Data shown>
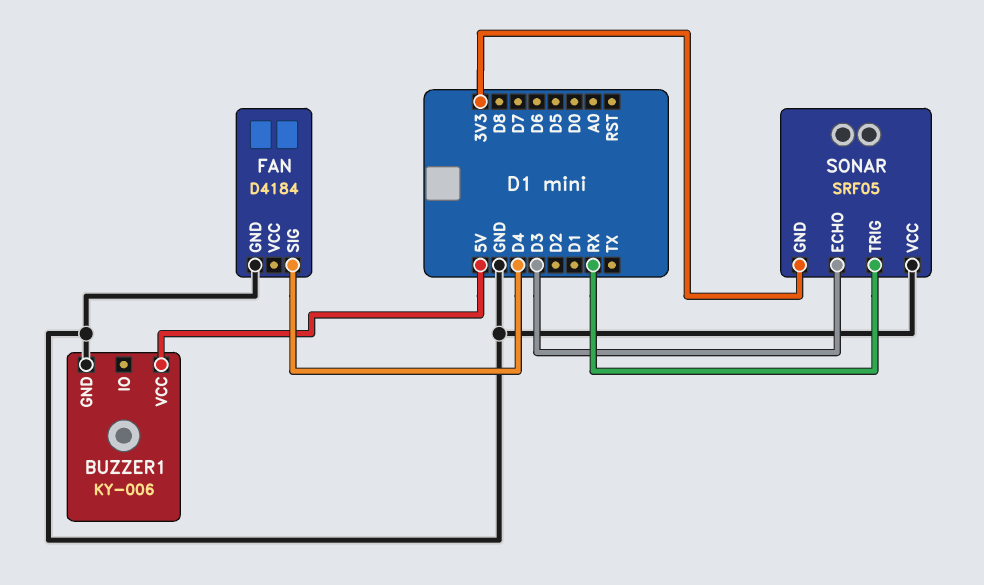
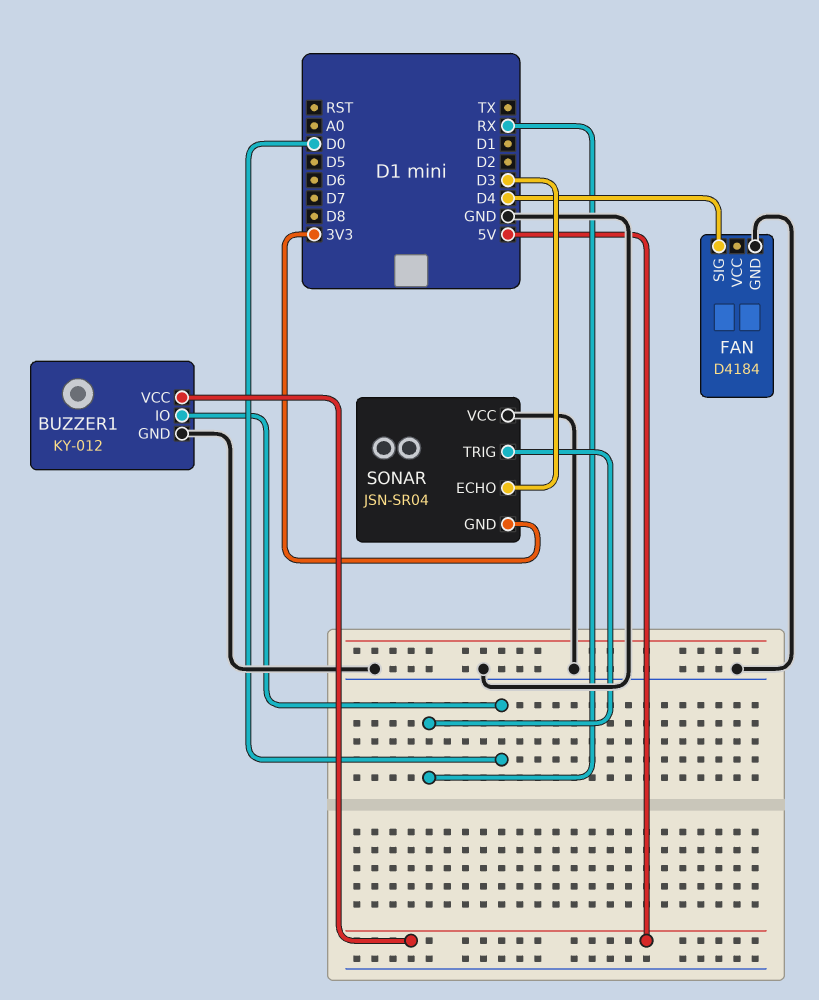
BUZZER1: KY-006 -> KY-012
BUZZER1 pin IO: none -> D0
SONAR: SRF05 -> JSN-SR04

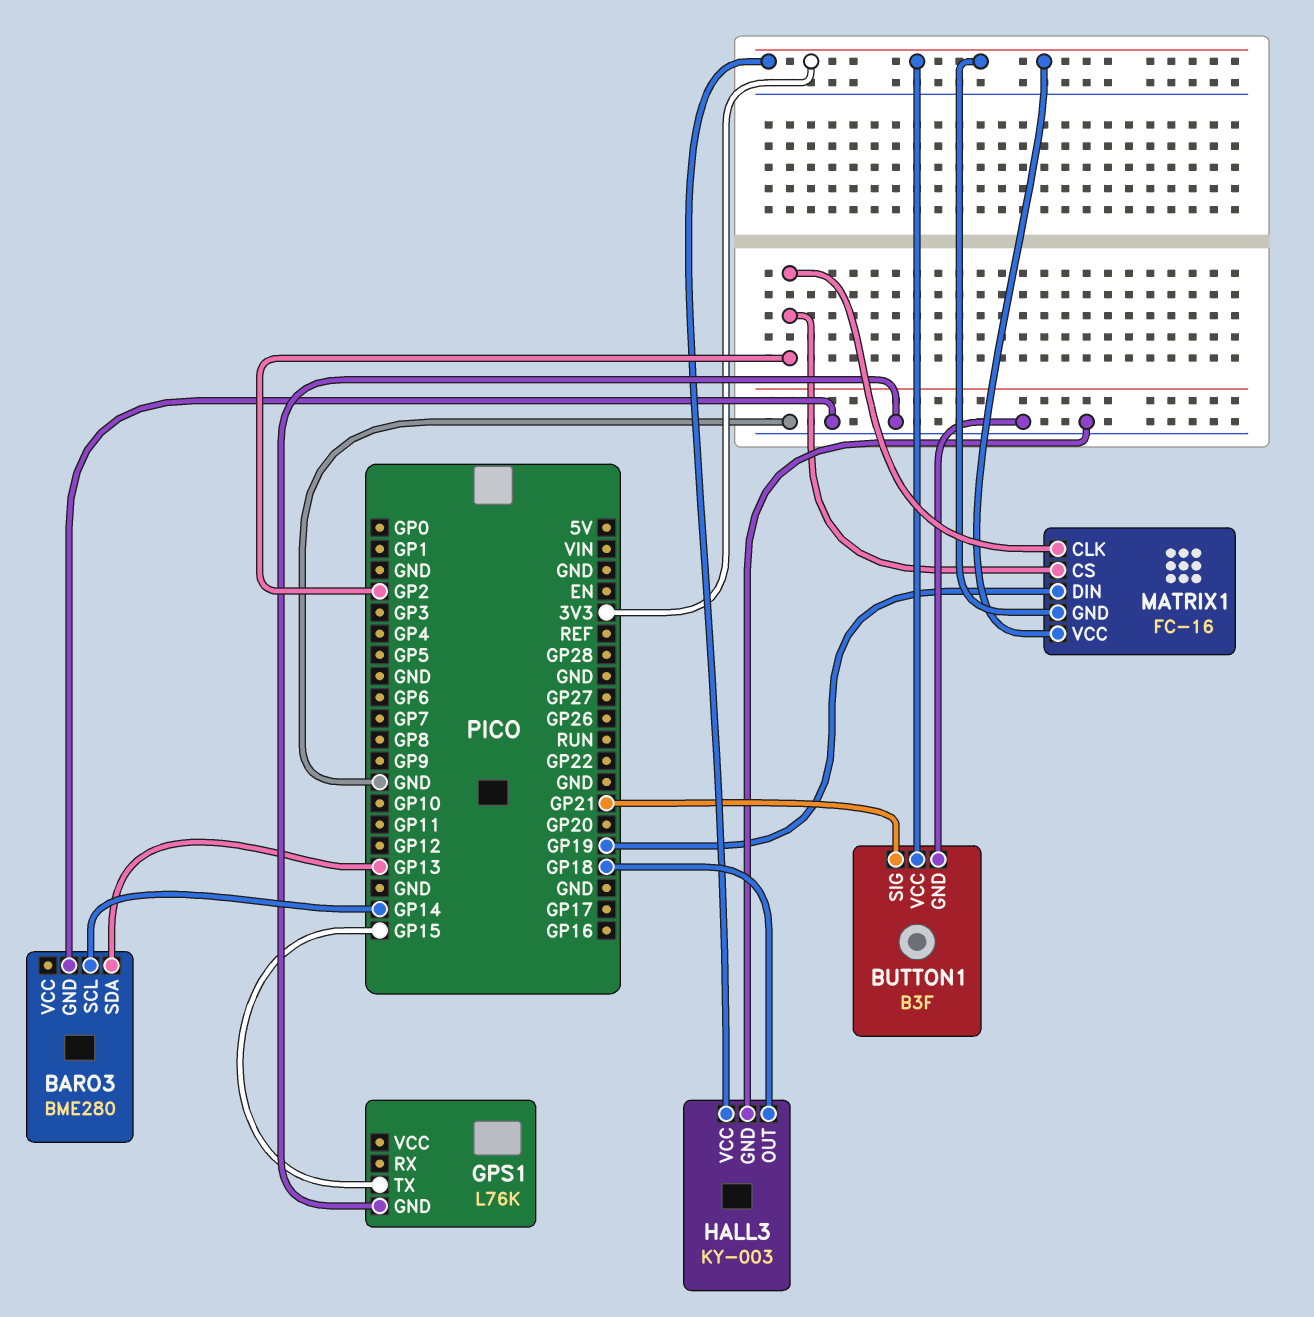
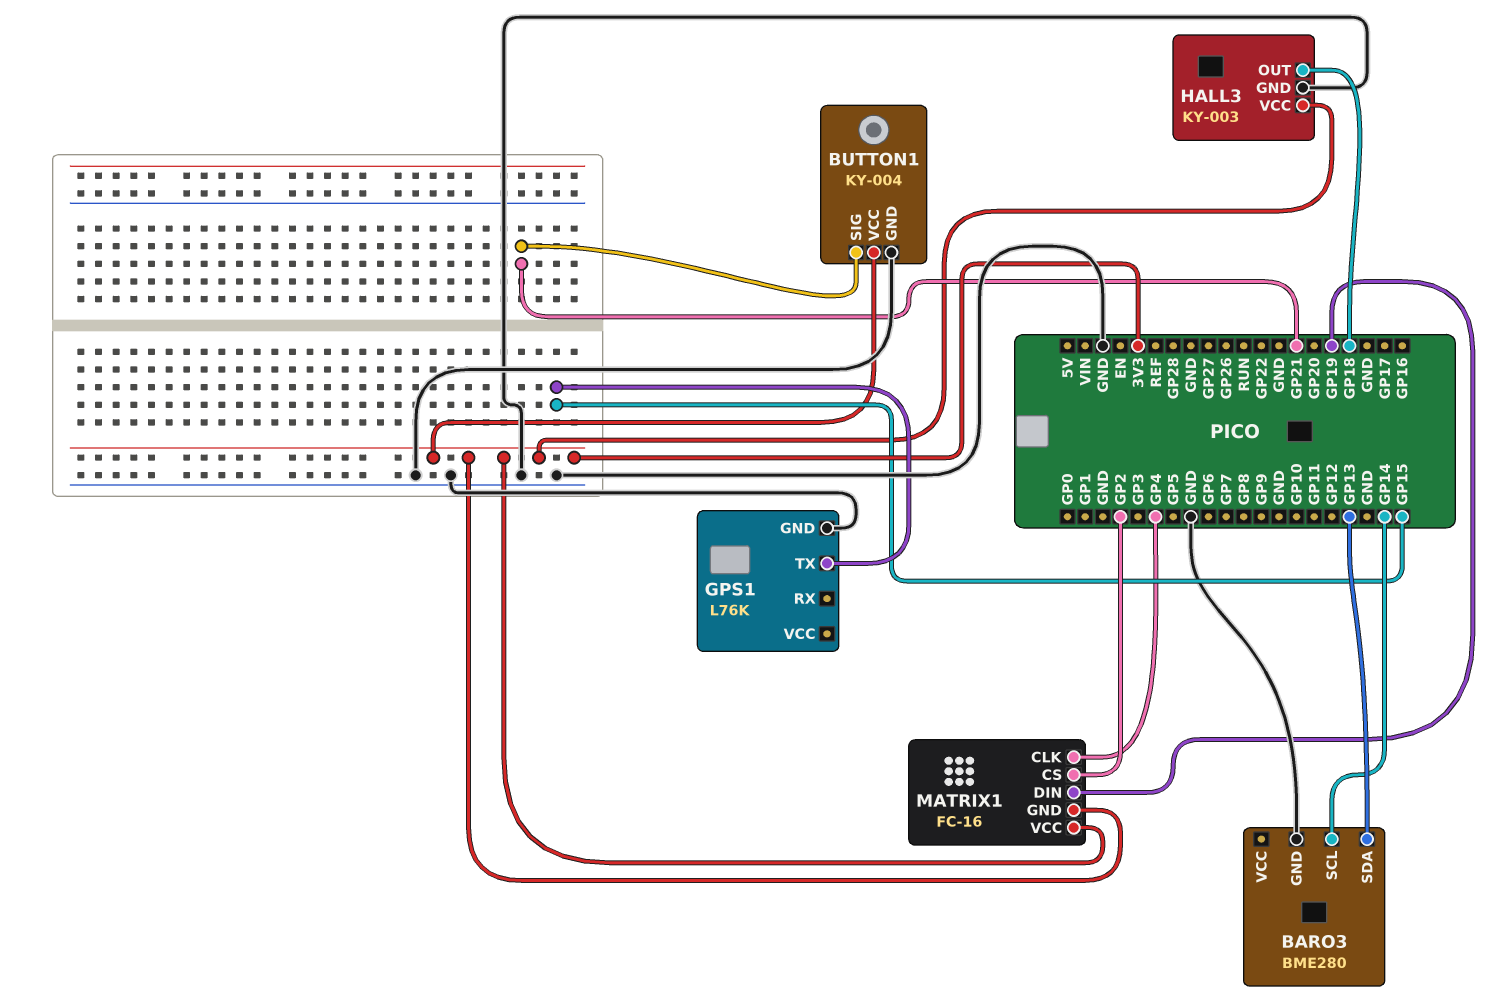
BUTTON1: B3F -> KY-004
MATRIX1 pin CLK: GP2 -> GP4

What the exercise asks> Only the lines from the line with "BUZZER1 pin IO: none -> D0" through the closing line of the data, both included, should be set down, exactly as written and without pictures.

Exercise answer>
BUZZER1 pin IO: none -> D0
SONAR: SRF05 -> JSN-SR04

BUTTON1: B3F -> KY-004
MATRIX1 pin CLK: GP2 -> GP4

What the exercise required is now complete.